Task -
In your copy, leave out the pictures and output only the lines from the one holding "[(504,91),(453,91),(454,140),(504,140),(504,91)]" through the end of the data below, exactly.

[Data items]

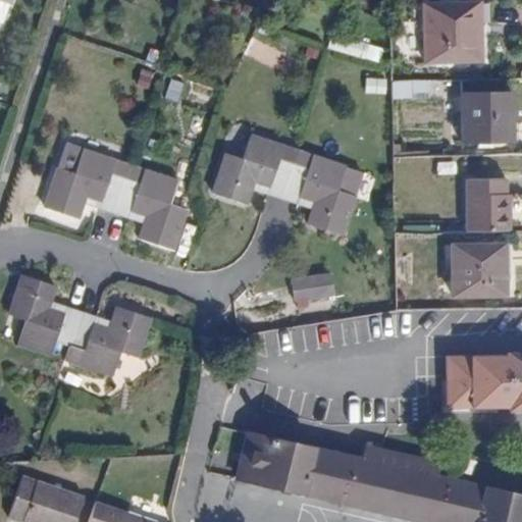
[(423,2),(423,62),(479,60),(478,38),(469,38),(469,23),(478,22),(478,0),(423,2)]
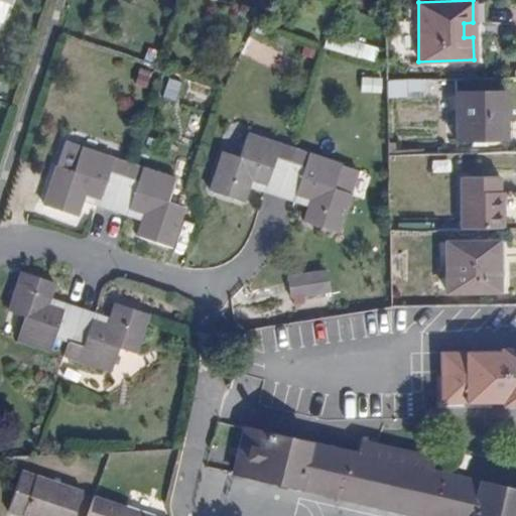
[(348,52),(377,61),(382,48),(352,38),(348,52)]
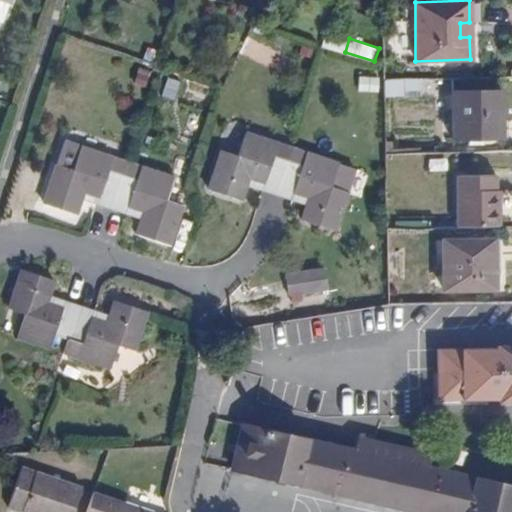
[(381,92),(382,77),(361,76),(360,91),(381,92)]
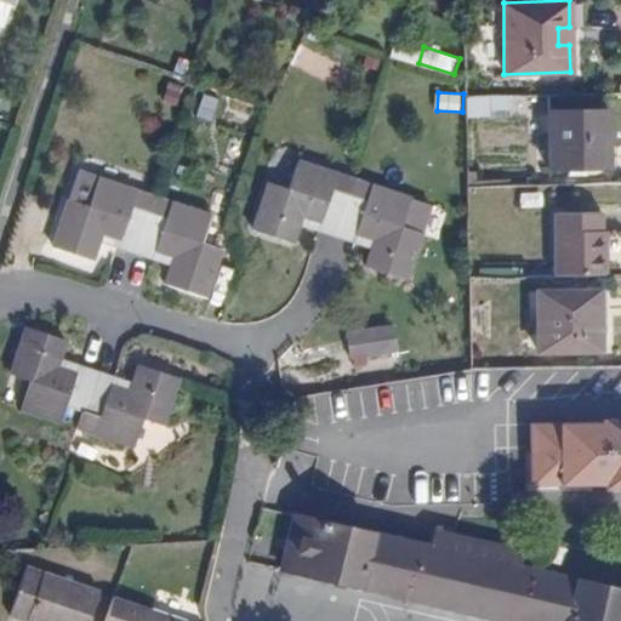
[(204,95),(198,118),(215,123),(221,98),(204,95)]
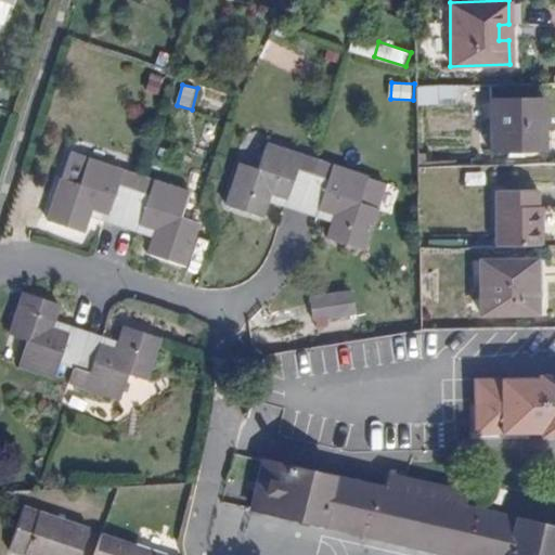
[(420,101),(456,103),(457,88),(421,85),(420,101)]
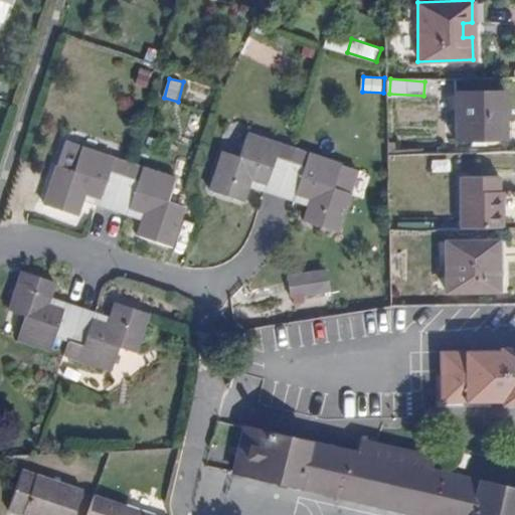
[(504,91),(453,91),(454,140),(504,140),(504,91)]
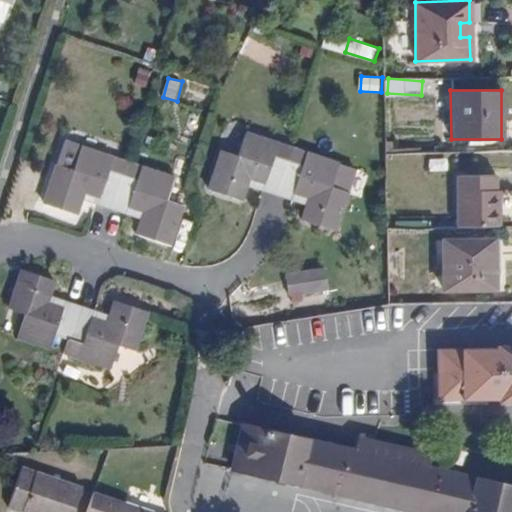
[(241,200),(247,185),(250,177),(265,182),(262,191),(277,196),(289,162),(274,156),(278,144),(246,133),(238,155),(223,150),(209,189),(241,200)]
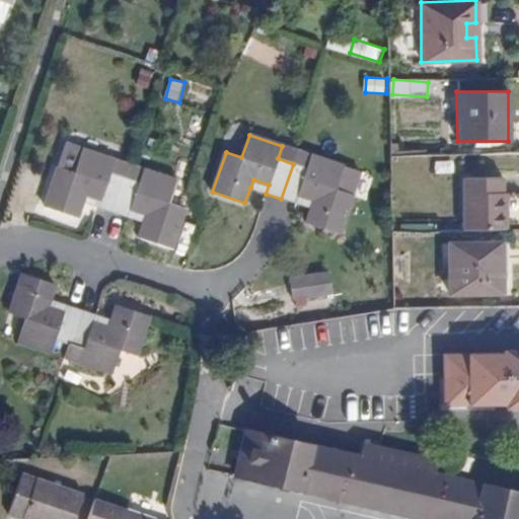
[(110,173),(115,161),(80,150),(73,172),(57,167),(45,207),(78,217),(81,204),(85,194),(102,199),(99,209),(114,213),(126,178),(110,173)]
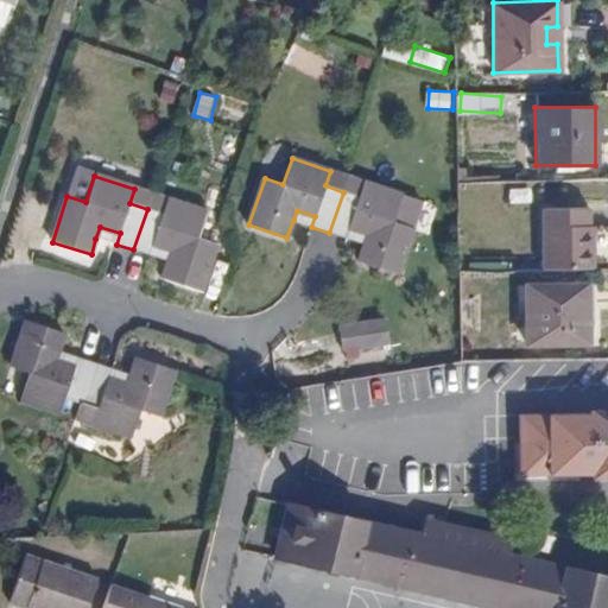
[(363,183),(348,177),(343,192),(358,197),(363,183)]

Solved exercise -
[(504,91),(453,91),(454,140),(504,140),(504,91)]
[(241,200),(247,185),(250,177),(265,182),(262,191),(277,196),(289,162),(274,156),(278,144),(246,133),(238,155),(223,150),(209,189),(241,200)]
[(110,173),(115,161),(80,150),(73,172),(57,167),(45,207),(78,217),(81,204),(85,194),(102,199),(99,209),(114,213),(126,178),(110,173)]
[(363,183),(348,177),(343,192),(358,197),(363,183)]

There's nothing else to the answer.